#### [EXERCISE DESCRIPTION]
Would you please return the data below verbatim, without its pictures?

#### [INPUT FOR THIS TASK]
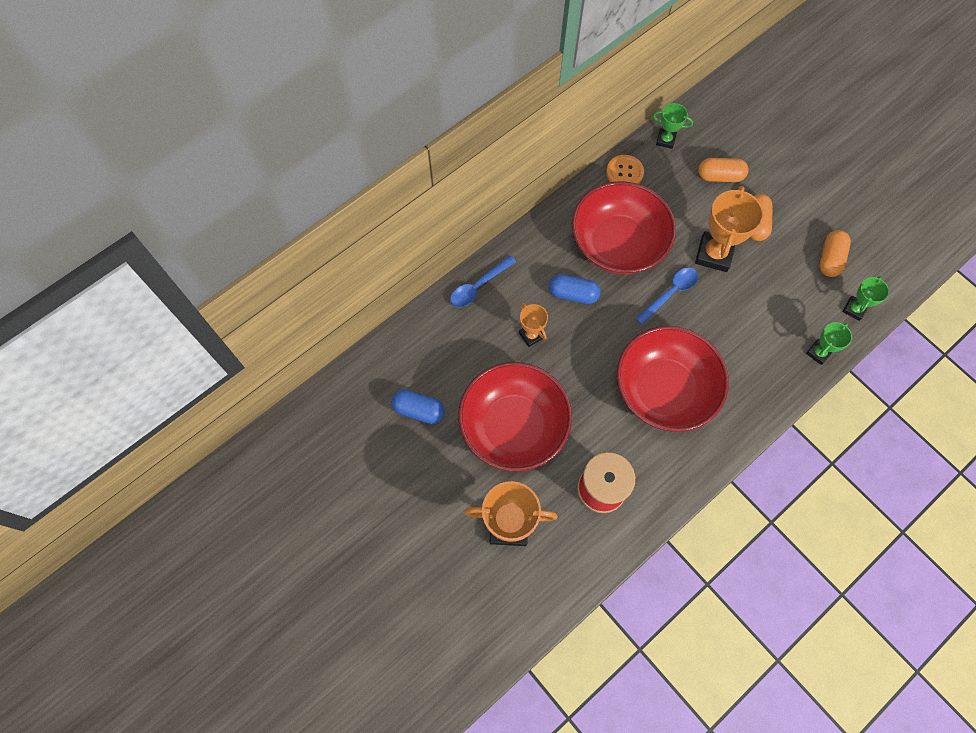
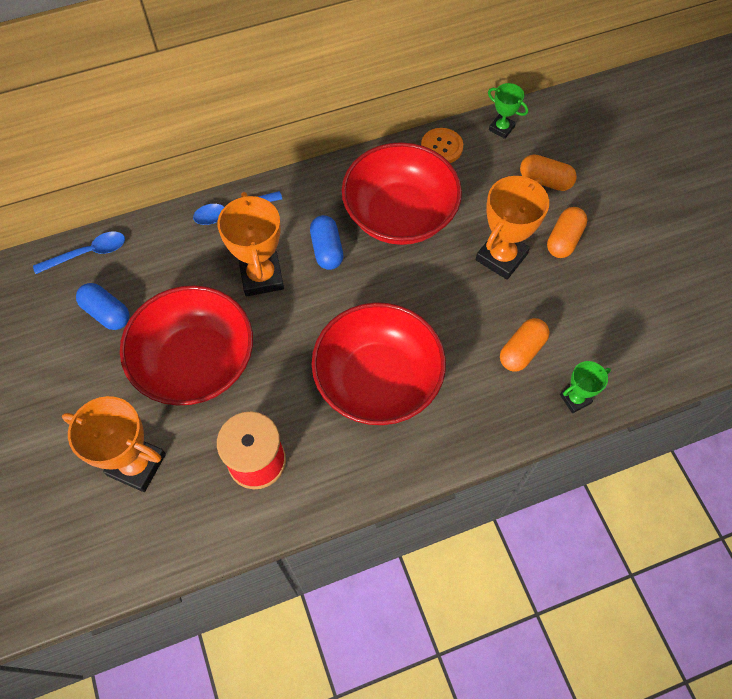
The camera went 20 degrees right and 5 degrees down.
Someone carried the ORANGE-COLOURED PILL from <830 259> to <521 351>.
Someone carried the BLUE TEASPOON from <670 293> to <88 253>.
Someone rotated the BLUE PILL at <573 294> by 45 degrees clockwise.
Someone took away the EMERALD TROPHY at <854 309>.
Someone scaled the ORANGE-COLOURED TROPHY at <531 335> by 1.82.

#### [WRITTEN REPLY]
The camera went 20 degrees right and 5 degrees down.
Someone carried the ORANGE-COLOURED PILL from <830 259> to <521 351>.
Someone carried the BLUE TEASPOON from <670 293> to <88 253>.
Someone rotated the BLUE PILL at <573 294> by 45 degrees clockwise.
Someone took away the EMERALD TROPHY at <854 309>.
Someone scaled the ORANGE-COLOURED TROPHY at <531 335> by 1.82.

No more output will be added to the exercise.